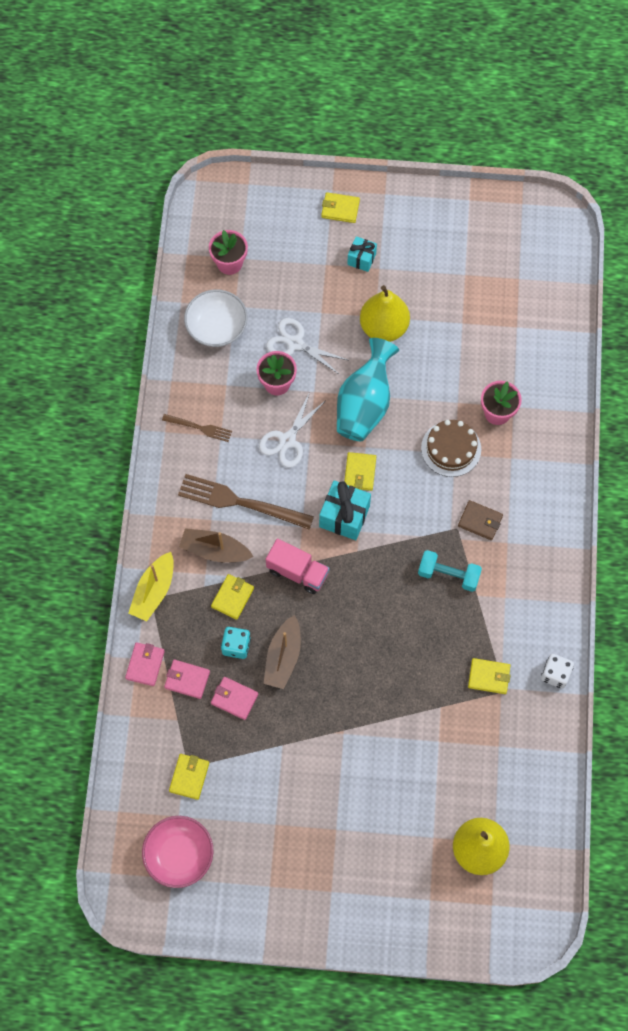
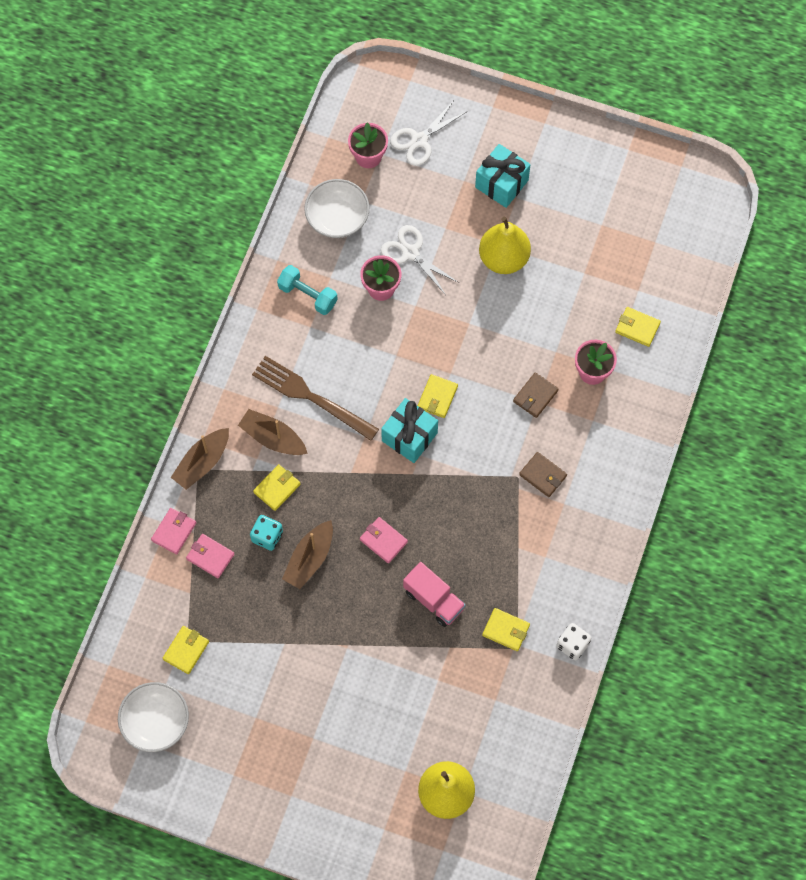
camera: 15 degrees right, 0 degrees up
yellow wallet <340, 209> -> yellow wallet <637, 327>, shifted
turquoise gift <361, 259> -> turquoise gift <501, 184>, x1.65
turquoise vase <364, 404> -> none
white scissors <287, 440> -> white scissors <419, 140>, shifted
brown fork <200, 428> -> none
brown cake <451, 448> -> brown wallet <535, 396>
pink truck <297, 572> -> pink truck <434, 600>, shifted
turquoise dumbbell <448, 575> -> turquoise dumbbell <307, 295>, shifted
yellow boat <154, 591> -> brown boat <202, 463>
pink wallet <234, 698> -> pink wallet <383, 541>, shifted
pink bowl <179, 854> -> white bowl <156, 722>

········

> [EXERCISE] A verbatim transcription is required of the lines from the one with "turquoise vase <364, 404> -> none" through the final line of the entries above, and of nothing else.

> [OUTPUT OF THE TASK]
turquoise vase <364, 404> -> none
white scissors <287, 440> -> white scissors <419, 140>, shifted
brown fork <200, 428> -> none
brown cake <451, 448> -> brown wallet <535, 396>
pink truck <297, 572> -> pink truck <434, 600>, shifted
turquoise dumbbell <448, 575> -> turquoise dumbbell <307, 295>, shifted
yellow boat <154, 591> -> brown boat <202, 463>
pink wallet <234, 698> -> pink wallet <383, 541>, shifted
pink bowl <179, 854> -> white bowl <156, 722>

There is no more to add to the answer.